Assignment - The records below are to be written out exactly, with every picture omitted.

[Object tracking records]
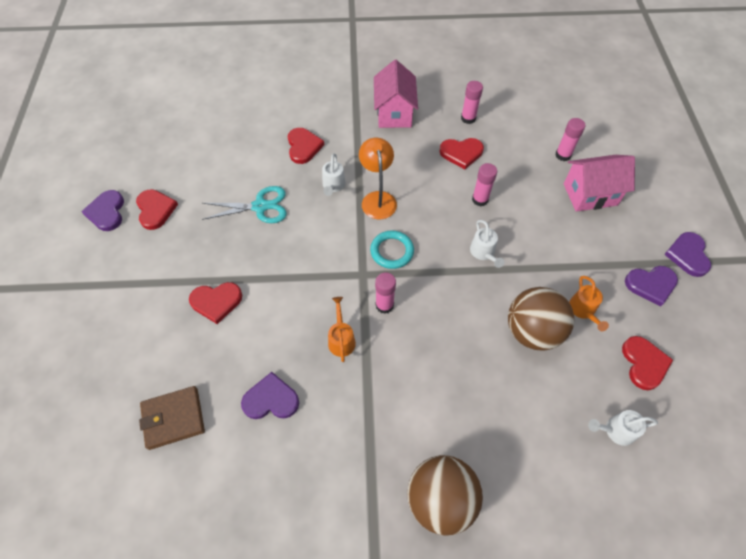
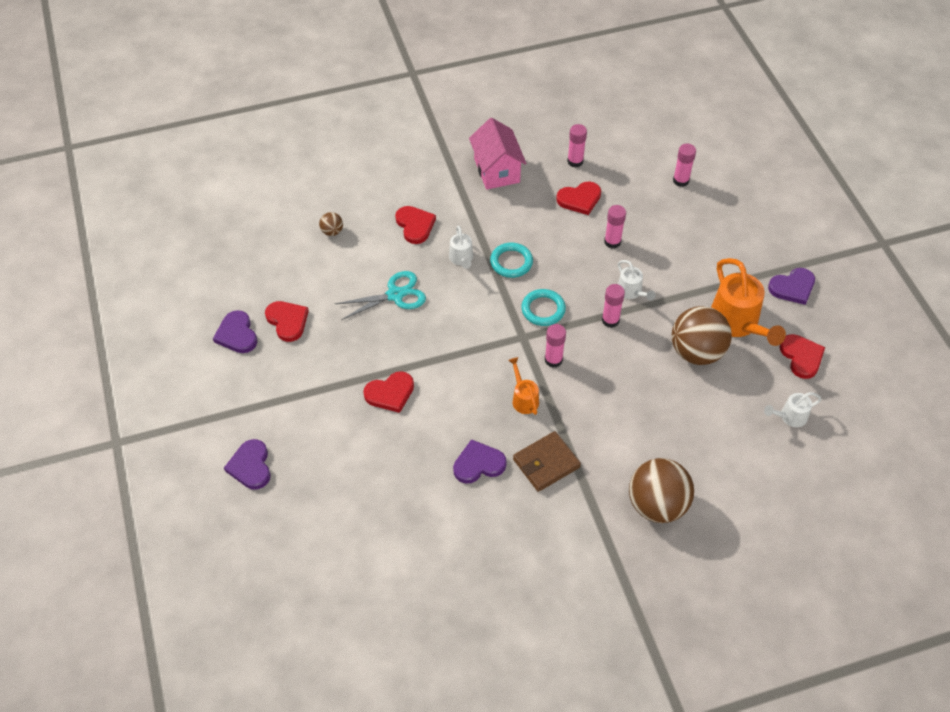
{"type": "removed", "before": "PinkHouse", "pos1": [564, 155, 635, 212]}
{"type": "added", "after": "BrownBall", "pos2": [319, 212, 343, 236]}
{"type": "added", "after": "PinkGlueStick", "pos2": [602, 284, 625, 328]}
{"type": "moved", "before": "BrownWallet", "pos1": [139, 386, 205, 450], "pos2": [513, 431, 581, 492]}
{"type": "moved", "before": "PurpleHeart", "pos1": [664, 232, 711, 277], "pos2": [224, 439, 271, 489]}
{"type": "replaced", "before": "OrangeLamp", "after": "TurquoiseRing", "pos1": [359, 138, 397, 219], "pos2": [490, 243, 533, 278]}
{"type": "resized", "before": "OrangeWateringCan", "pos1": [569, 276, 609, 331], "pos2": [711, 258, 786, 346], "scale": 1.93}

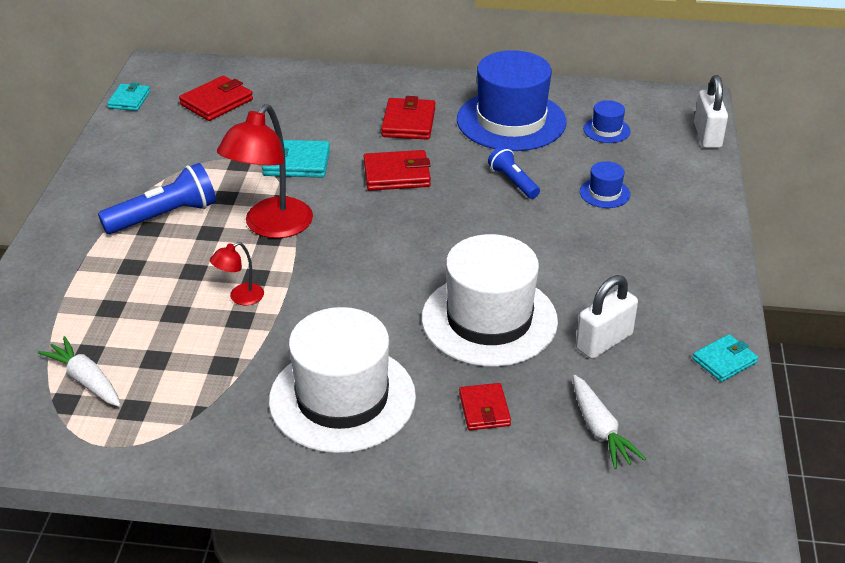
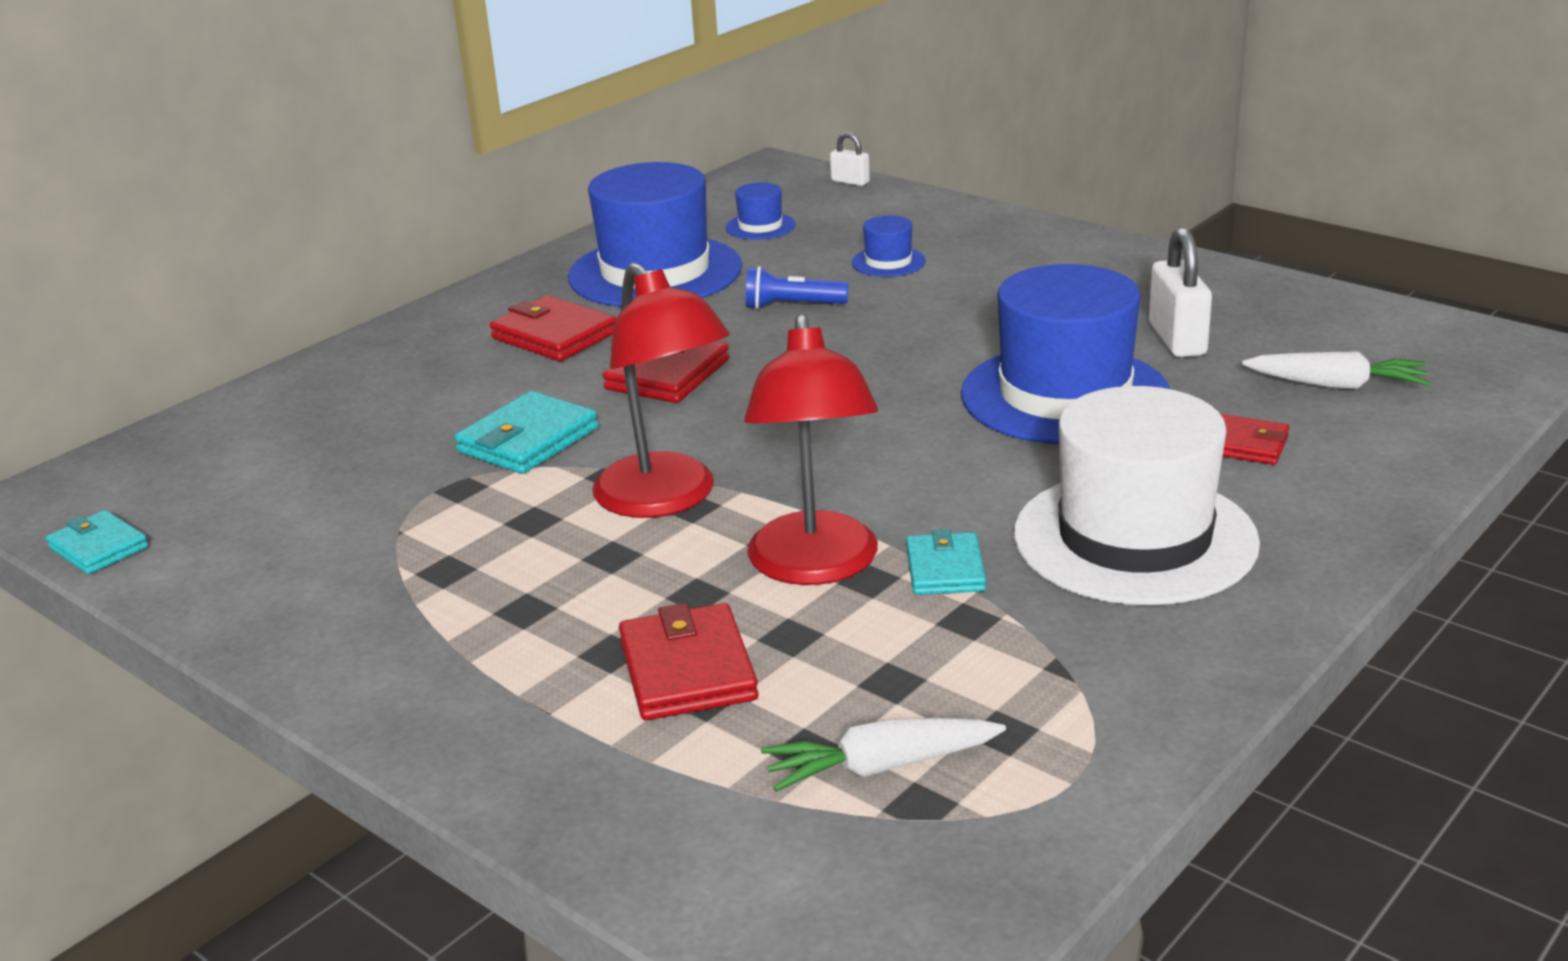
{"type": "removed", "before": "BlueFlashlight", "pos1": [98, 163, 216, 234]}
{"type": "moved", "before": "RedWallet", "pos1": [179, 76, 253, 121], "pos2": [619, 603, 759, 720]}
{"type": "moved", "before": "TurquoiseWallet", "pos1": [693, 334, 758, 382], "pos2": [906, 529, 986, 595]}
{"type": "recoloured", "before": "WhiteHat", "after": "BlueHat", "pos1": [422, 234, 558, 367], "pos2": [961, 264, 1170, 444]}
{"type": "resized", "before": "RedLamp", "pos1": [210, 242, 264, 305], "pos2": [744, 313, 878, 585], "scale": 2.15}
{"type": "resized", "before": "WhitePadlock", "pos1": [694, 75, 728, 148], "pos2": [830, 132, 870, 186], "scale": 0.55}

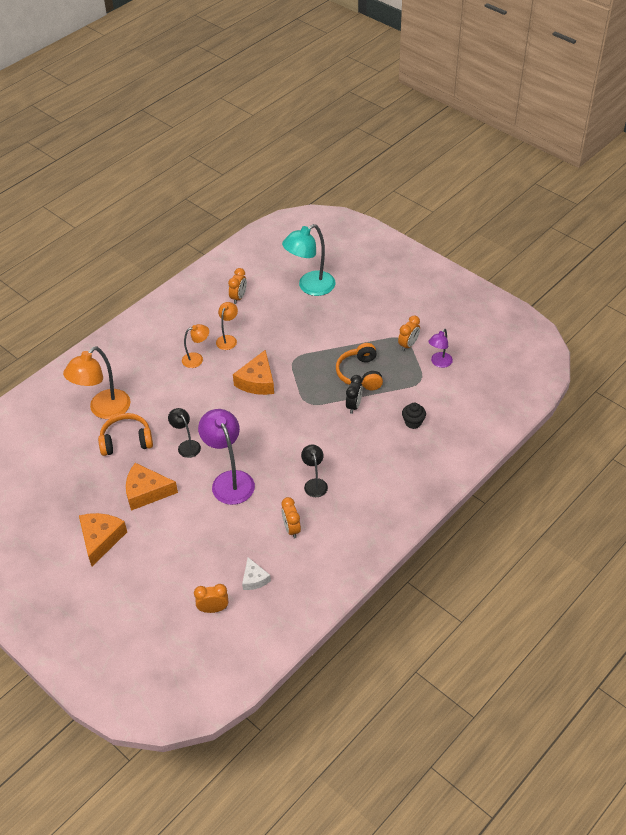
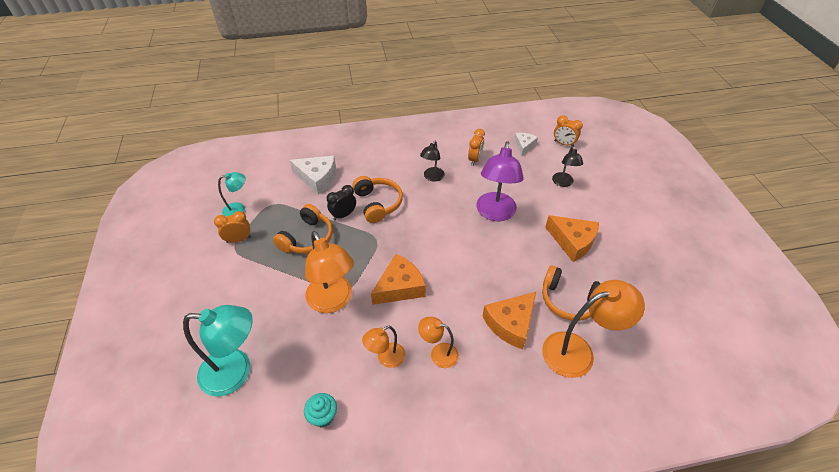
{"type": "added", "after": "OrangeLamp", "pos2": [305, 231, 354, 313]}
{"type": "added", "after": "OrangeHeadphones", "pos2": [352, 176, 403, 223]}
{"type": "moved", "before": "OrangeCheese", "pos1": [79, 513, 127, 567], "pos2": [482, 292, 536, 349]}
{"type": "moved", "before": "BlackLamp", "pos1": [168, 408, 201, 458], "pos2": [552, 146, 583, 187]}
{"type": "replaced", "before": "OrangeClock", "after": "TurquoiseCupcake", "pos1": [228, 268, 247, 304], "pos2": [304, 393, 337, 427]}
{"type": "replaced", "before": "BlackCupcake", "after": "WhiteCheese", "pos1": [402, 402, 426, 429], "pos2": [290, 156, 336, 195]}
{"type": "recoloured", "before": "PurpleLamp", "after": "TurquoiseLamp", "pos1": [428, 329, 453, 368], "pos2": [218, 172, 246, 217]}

Response to this task -
{"type": "removed", "before": "PinkHouse", "pos1": [564, 155, 635, 212]}
{"type": "added", "after": "BrownBall", "pos2": [319, 212, 343, 236]}
{"type": "added", "after": "PinkGlueStick", "pos2": [602, 284, 625, 328]}
{"type": "moved", "before": "BrownWallet", "pos1": [139, 386, 205, 450], "pos2": [513, 431, 581, 492]}
{"type": "moved", "before": "PurpleHeart", "pos1": [664, 232, 711, 277], "pos2": [224, 439, 271, 489]}
{"type": "replaced", "before": "OrangeLamp", "after": "TurquoiseRing", "pos1": [359, 138, 397, 219], "pos2": [490, 243, 533, 278]}
{"type": "resized", "before": "OrangeWateringCan", "pos1": [569, 276, 609, 331], "pos2": [711, 258, 786, 346], "scale": 1.93}

{"type": "removed", "before": "BlueFlashlight", "pos1": [98, 163, 216, 234]}
{"type": "moved", "before": "RedWallet", "pos1": [179, 76, 253, 121], "pos2": [619, 603, 759, 720]}
{"type": "moved", "before": "TurquoiseWallet", "pos1": [693, 334, 758, 382], "pos2": [906, 529, 986, 595]}
{"type": "recoloured", "before": "WhiteHat", "after": "BlueHat", "pos1": [422, 234, 558, 367], "pos2": [961, 264, 1170, 444]}
{"type": "resized", "before": "RedLamp", "pos1": [210, 242, 264, 305], "pos2": [744, 313, 878, 585], "scale": 2.15}
{"type": "resized", "before": "WhitePadlock", "pos1": [694, 75, 728, 148], "pos2": [830, 132, 870, 186], "scale": 0.55}

{"type": "added", "after": "OrangeLamp", "pos2": [305, 231, 354, 313]}
{"type": "added", "after": "OrangeHeadphones", "pos2": [352, 176, 403, 223]}
{"type": "moved", "before": "OrangeCheese", "pos1": [79, 513, 127, 567], "pos2": [482, 292, 536, 349]}
{"type": "moved", "before": "BlackLamp", "pos1": [168, 408, 201, 458], "pos2": [552, 146, 583, 187]}
{"type": "replaced", "before": "OrangeClock", "after": "TurquoiseCupcake", "pos1": [228, 268, 247, 304], "pos2": [304, 393, 337, 427]}
{"type": "replaced", "before": "BlackCupcake", "after": "WhiteCheese", "pos1": [402, 402, 426, 429], "pos2": [290, 156, 336, 195]}
{"type": "recoloured", "before": "PurpleLamp", "after": "TurquoiseLamp", "pos1": [428, 329, 453, 368], "pos2": [218, 172, 246, 217]}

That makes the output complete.